#### Task objective:
Keep only the lines that hold the string "size", filtering out the rest of the entries below.
☆ ☆ ☆ ☆ ☆ ☆ ☆
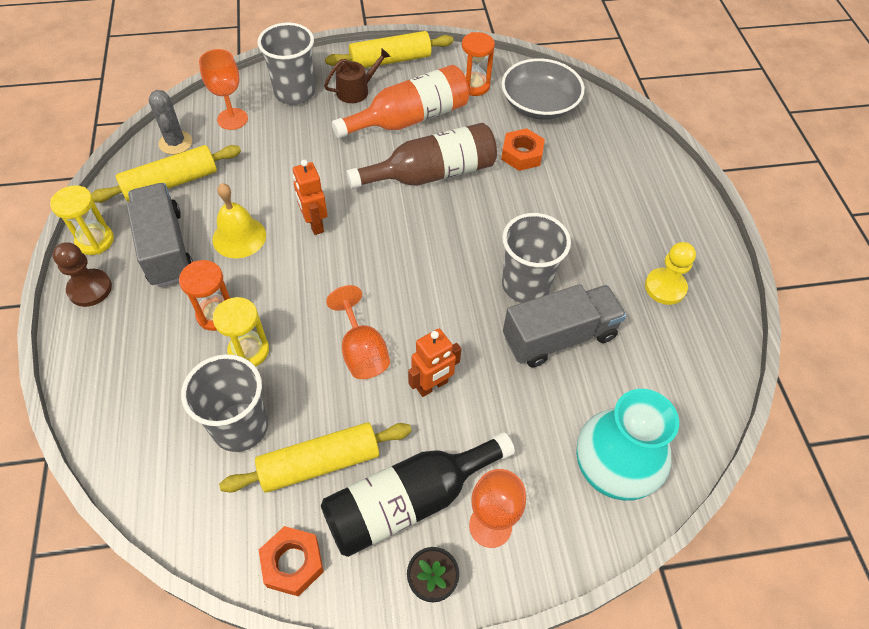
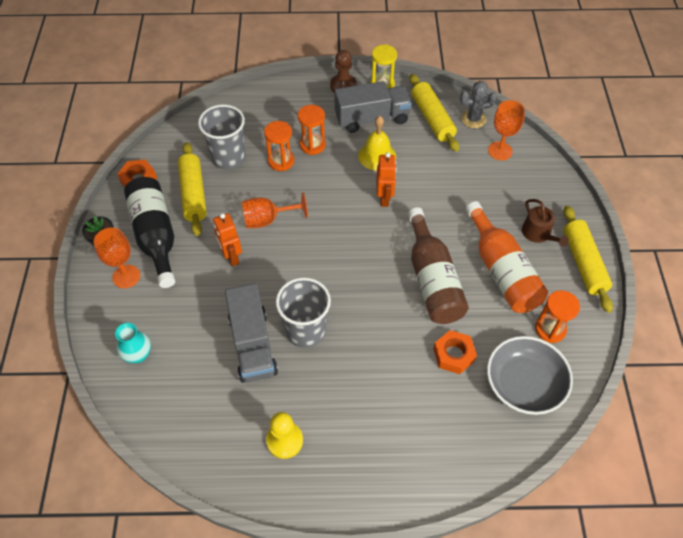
camera: 100 degrees right, 0 degrees up
(249, 351) = (281, 161): yellow hourglass -> orange hourglass
(295, 92) = (533, 190): grey cup -> none
(314, 224) = (384, 198): orange robot -> orange robot turned 105 degrees clockwise
(611, 471) = (138, 354): turquoise vase -> turquoise vase, size x0.52

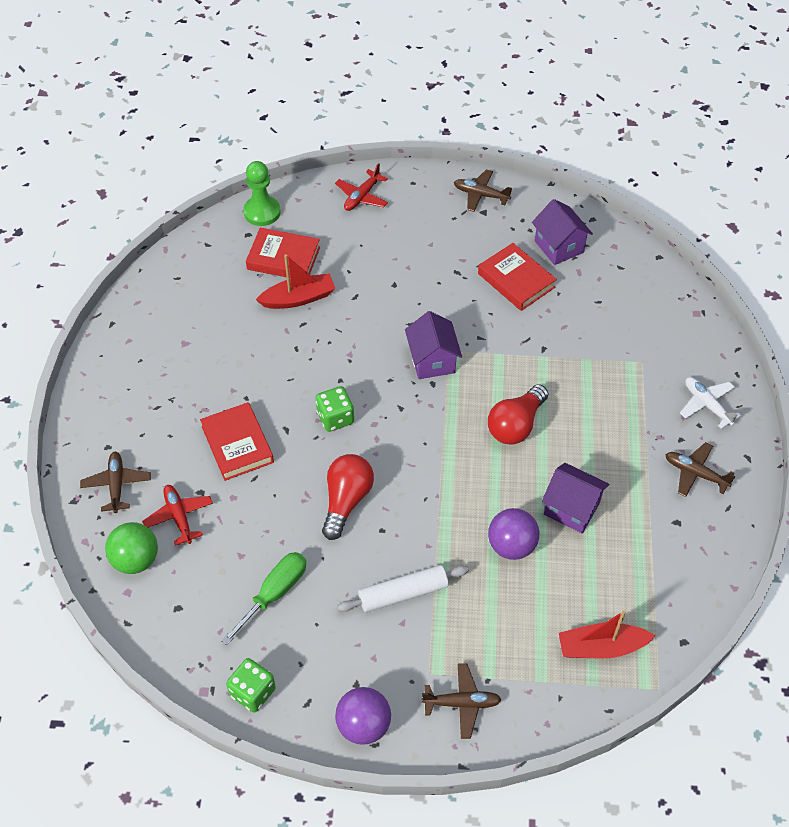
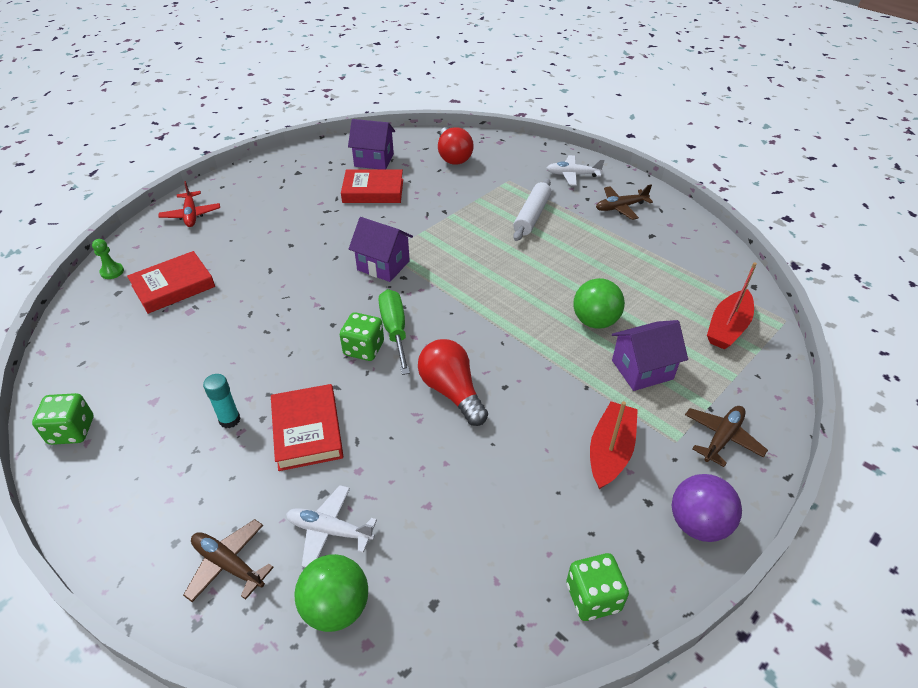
camera: 50 degrees left, 10 degrees down
(129, 326) = (72, 431): none -> green dice
(179, 517) = (330, 530): red plane -> white plane
(207, 396) = (229, 420): none -> turquoise glue stick
(237, 444) = (307, 430): red book -> red book turned 60 degrees clockwise
(262, 212) = (112, 272): green pawn -> green pawn, size x0.55
(274, 593) = (496, 504): green screwdriver -> green screwdriver (395, 330)
(298, 298) = (223, 301): red boat -> red boat (610, 451)
(403, 593) = (581, 411): white rolling pin -> white rolling pin (532, 216)
(481, 195) = (282, 166): brown plane -> none
(511, 546) = (595, 321): purple ball -> green ball
(516, 425) = (491, 258): red light bulb -> red light bulb (453, 156)
(571, 508) = (592, 274): purple house -> purple house (642, 370)

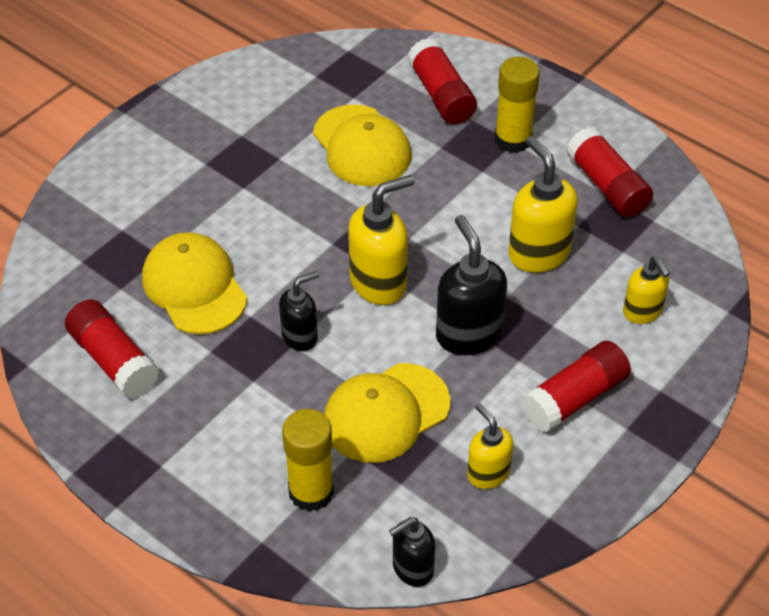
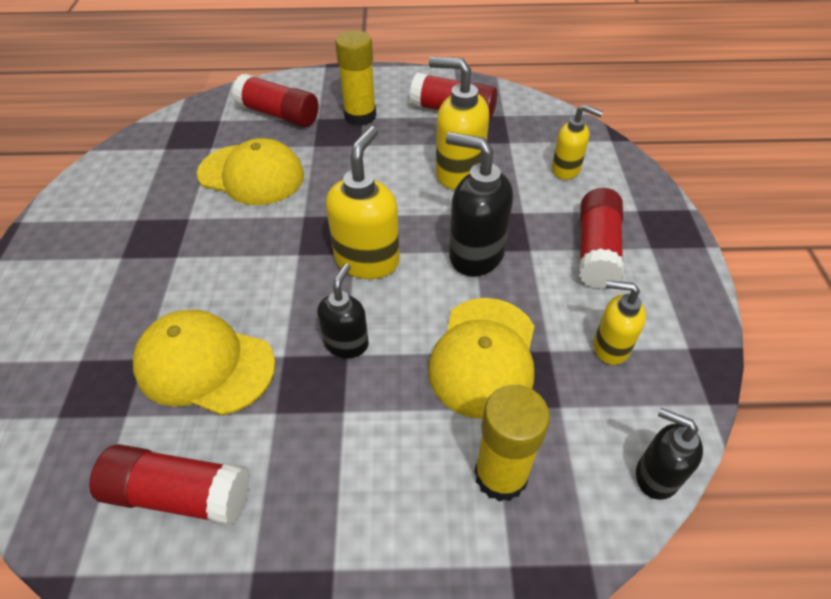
camera: 40 degrees left, 0 degrees up
(412, 569) = (656, 476): black soap dispenser -> black soap dispenser turned 105 degrees clockwise

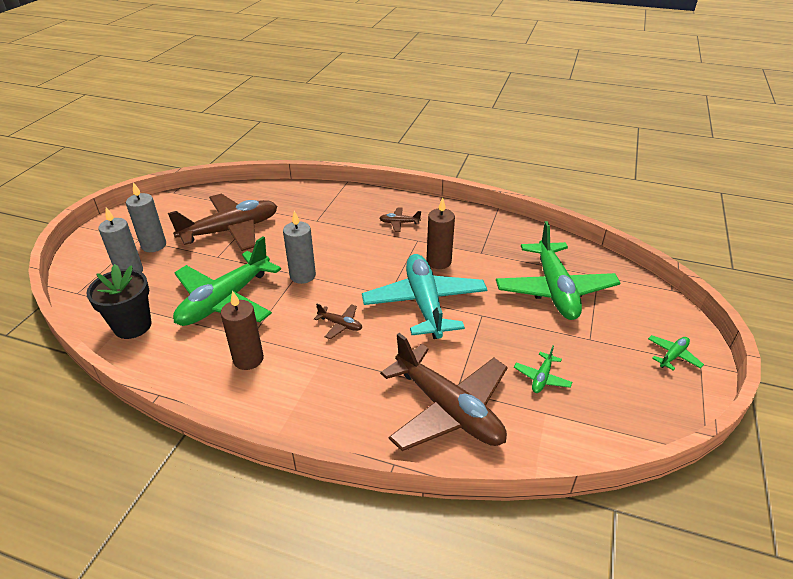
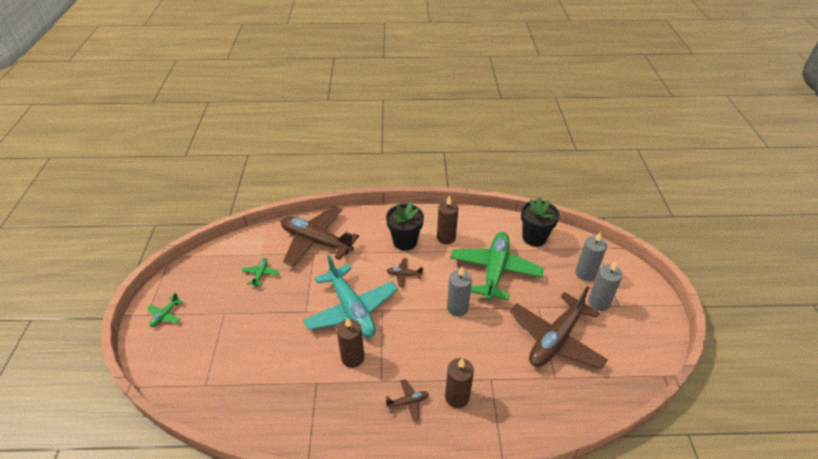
camera: 160 degrees right, 5 degrees up
(311, 370) = (405, 241): none -> black flower pot
(355, 217) = (457, 397): none -> brown candle
(554, 289) = (247, 355): green plane -> none

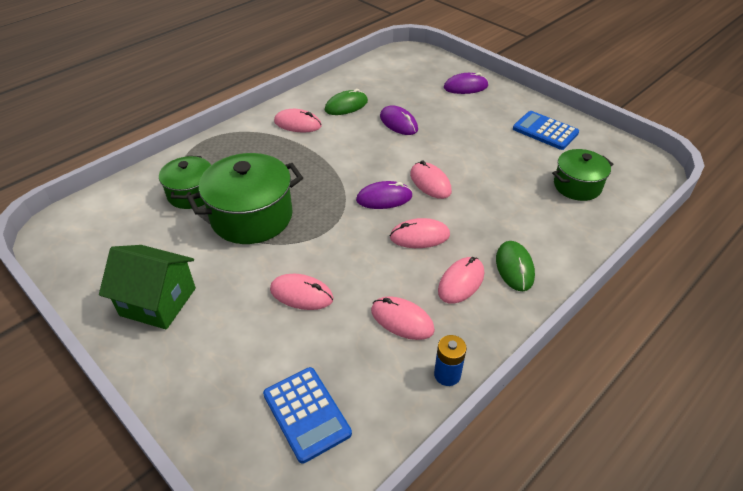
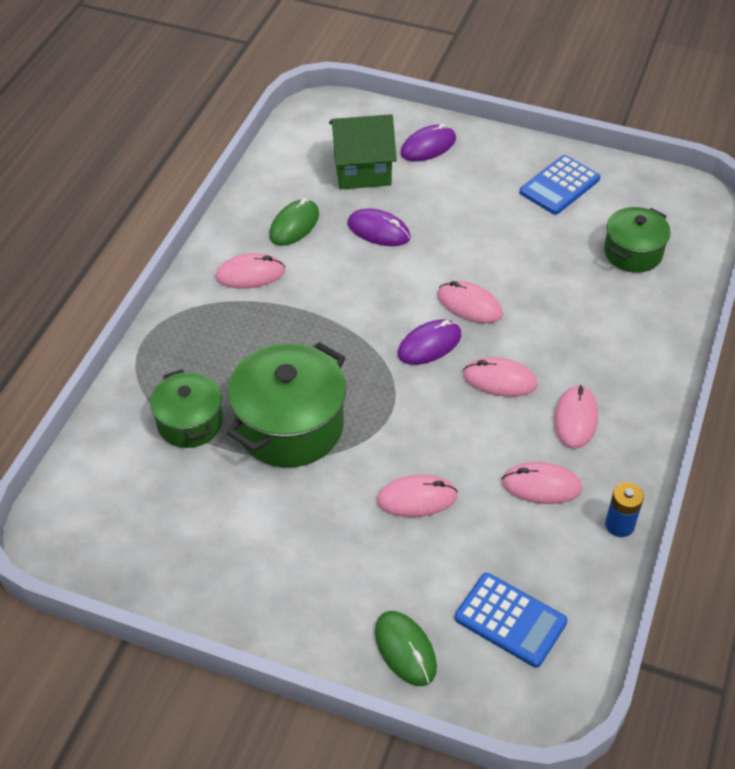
camera: 25 degrees left, 5 degrees up
(158, 301) = (262, 570): green house -> green house (362, 170)
(419, 236) = (499, 380): pink mouse -> pink mouse turned 45 degrees clockwise
(514, 267) = (620, 381): green mouse -> green mouse (405, 649)
(545, 131) = (559, 186): blue calculator -> blue calculator turned 60 degrees counterclockwise

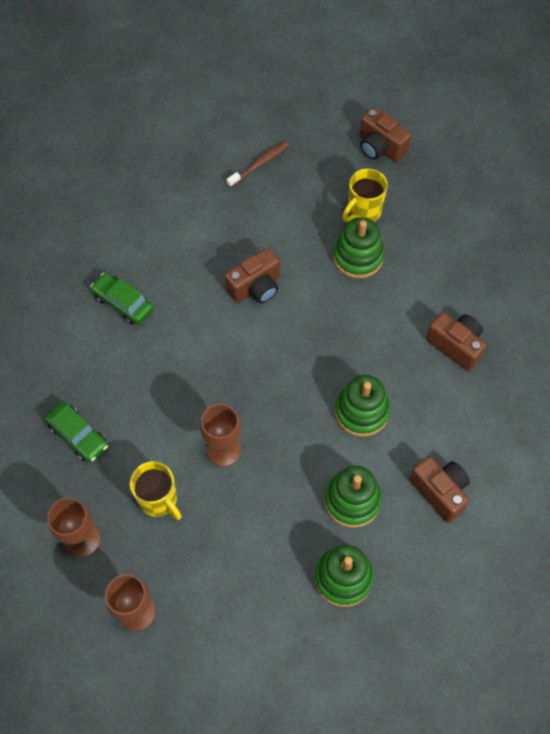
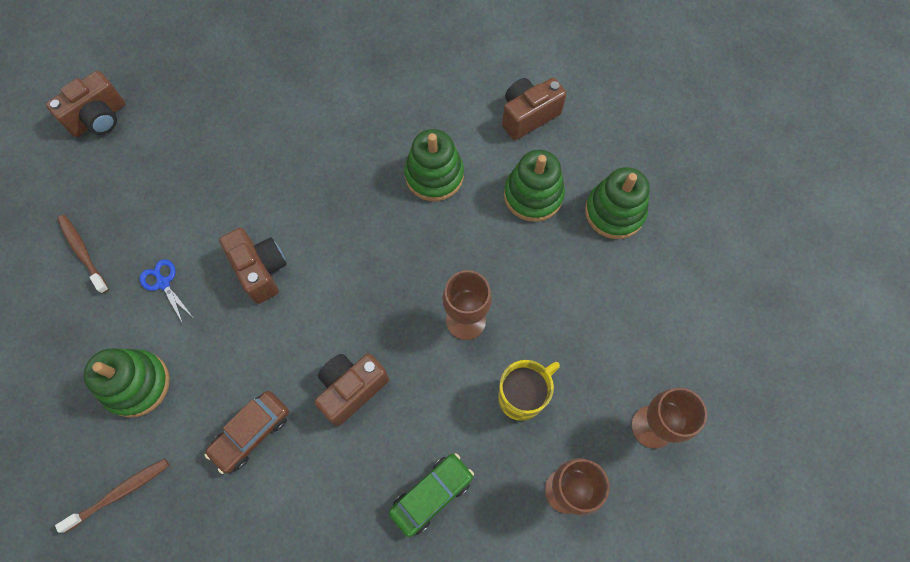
camera: 85 degrees left, 5 degrees up
(79, 228) = (120, 493): none -> brown toothbrush
(123, 303) = (251, 433): green car -> brown car
(239, 222) = (163, 283): none -> blue scissors
(358, 257) = (243, 158): green stacking toy -> green stacking toy (137, 384)
(363, 212) = (184, 146): yellow mug -> none
(455, 346) = (370, 80): brown camera -> brown camera (351, 389)

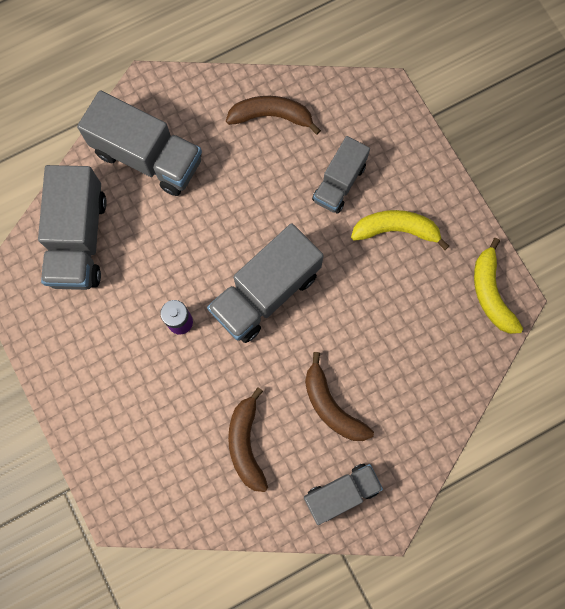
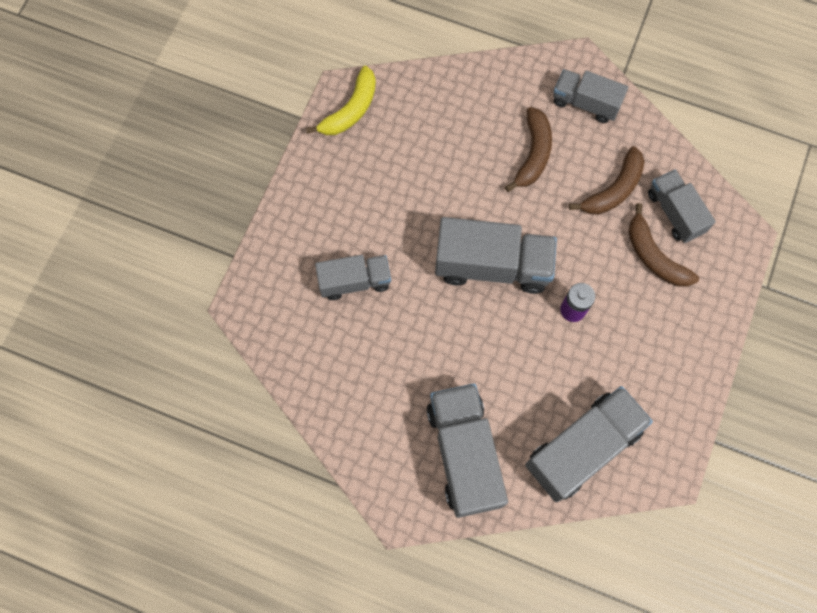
camera: 130 degrees left, 5 degrees down
(185, 475) = (675, 213): none -> grey truck
(272, 116) = (340, 381): brown banana -> brown banana (654, 255)
(396, 230) = (357, 209): yellow banana -> none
☆ ☆ ☆ ☆ ☆ ☆ ☆
#### Task solution:
(611, 471) = (138, 354): turquoise vase -> turquoise vase, size x0.52
(262, 212) = (112, 272): green pawn -> green pawn, size x0.55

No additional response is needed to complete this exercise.